— Exercise prompt —
List each line below that contains the string "kern", treating uppercase and lowercase letters as different.

— Collected data entries —
** BEGIN **

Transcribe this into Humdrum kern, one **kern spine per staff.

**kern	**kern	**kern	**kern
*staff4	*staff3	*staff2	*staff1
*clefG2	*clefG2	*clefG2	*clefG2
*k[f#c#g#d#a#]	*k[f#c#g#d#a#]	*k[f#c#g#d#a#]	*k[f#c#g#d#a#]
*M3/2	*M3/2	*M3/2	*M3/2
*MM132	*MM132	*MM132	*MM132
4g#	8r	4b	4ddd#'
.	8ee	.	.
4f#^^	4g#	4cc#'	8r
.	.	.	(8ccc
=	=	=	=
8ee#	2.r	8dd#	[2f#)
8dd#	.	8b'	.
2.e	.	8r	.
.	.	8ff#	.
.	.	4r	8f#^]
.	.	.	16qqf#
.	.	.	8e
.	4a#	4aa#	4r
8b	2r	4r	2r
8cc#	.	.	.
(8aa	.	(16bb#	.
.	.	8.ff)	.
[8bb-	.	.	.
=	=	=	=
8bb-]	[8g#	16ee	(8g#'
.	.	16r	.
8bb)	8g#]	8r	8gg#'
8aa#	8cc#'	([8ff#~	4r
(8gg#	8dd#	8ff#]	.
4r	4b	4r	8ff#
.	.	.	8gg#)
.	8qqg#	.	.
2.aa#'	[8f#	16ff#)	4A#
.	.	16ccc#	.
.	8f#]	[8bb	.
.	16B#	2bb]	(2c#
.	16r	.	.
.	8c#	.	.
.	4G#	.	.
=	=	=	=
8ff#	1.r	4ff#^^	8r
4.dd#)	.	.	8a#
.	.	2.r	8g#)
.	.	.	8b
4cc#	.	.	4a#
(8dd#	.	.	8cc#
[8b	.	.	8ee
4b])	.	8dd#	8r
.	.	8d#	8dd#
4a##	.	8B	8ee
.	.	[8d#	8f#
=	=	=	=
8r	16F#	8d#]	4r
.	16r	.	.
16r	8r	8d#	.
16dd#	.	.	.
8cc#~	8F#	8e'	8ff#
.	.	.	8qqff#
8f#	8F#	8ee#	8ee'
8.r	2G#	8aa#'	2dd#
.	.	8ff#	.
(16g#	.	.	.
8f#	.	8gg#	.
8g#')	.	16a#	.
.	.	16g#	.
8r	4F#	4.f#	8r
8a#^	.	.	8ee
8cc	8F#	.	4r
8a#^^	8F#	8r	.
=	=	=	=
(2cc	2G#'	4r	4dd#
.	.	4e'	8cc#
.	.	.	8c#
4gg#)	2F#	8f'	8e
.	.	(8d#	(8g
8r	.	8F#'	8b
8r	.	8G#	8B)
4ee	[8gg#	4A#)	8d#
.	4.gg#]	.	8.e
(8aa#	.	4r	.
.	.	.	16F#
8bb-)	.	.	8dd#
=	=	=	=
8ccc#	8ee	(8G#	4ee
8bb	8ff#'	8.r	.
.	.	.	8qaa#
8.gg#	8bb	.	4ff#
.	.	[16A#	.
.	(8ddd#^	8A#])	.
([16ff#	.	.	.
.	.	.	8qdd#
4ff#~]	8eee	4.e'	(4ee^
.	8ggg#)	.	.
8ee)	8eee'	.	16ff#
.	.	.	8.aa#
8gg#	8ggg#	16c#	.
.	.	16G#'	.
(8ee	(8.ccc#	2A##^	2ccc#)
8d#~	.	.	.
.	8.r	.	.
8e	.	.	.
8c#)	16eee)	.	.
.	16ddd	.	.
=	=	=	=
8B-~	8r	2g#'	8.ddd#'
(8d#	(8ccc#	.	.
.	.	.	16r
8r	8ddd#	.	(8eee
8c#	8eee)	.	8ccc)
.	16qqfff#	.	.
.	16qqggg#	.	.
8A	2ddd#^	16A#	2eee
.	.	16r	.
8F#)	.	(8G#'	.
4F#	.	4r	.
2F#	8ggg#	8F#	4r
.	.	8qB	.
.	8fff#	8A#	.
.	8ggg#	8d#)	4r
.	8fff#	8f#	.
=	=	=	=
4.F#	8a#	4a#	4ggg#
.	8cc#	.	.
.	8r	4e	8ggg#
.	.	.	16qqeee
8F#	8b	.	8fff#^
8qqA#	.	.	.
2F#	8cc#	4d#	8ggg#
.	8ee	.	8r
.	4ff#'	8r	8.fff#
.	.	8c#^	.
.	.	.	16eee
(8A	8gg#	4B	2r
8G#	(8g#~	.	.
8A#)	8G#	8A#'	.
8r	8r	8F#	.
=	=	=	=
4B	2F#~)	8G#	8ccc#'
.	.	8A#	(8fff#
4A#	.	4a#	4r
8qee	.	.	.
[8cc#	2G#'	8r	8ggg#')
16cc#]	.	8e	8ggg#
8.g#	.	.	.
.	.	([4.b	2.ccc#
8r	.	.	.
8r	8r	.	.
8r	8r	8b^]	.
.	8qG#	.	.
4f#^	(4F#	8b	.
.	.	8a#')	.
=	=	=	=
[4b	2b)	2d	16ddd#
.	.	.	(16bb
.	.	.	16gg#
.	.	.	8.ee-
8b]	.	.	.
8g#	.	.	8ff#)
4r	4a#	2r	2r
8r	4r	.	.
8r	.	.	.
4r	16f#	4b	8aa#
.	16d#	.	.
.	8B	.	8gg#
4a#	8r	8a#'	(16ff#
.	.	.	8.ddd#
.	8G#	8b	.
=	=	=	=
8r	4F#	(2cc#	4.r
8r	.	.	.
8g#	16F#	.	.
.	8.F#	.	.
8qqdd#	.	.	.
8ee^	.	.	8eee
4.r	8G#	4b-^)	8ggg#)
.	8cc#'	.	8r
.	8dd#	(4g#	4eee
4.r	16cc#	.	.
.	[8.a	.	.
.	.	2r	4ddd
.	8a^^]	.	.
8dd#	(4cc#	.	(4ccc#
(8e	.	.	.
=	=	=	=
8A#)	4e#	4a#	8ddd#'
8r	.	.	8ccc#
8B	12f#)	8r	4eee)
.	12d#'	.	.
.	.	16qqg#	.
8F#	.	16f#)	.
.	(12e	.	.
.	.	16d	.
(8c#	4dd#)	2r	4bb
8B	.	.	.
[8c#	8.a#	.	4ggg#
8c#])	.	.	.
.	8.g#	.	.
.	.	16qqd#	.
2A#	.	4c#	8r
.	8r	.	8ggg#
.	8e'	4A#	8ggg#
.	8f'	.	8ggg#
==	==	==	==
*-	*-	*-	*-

** END **

— Problem solution —
Transcribe this into Humdrum kern, one **kern spine per staff.
**kern	**kern	**kern	**kern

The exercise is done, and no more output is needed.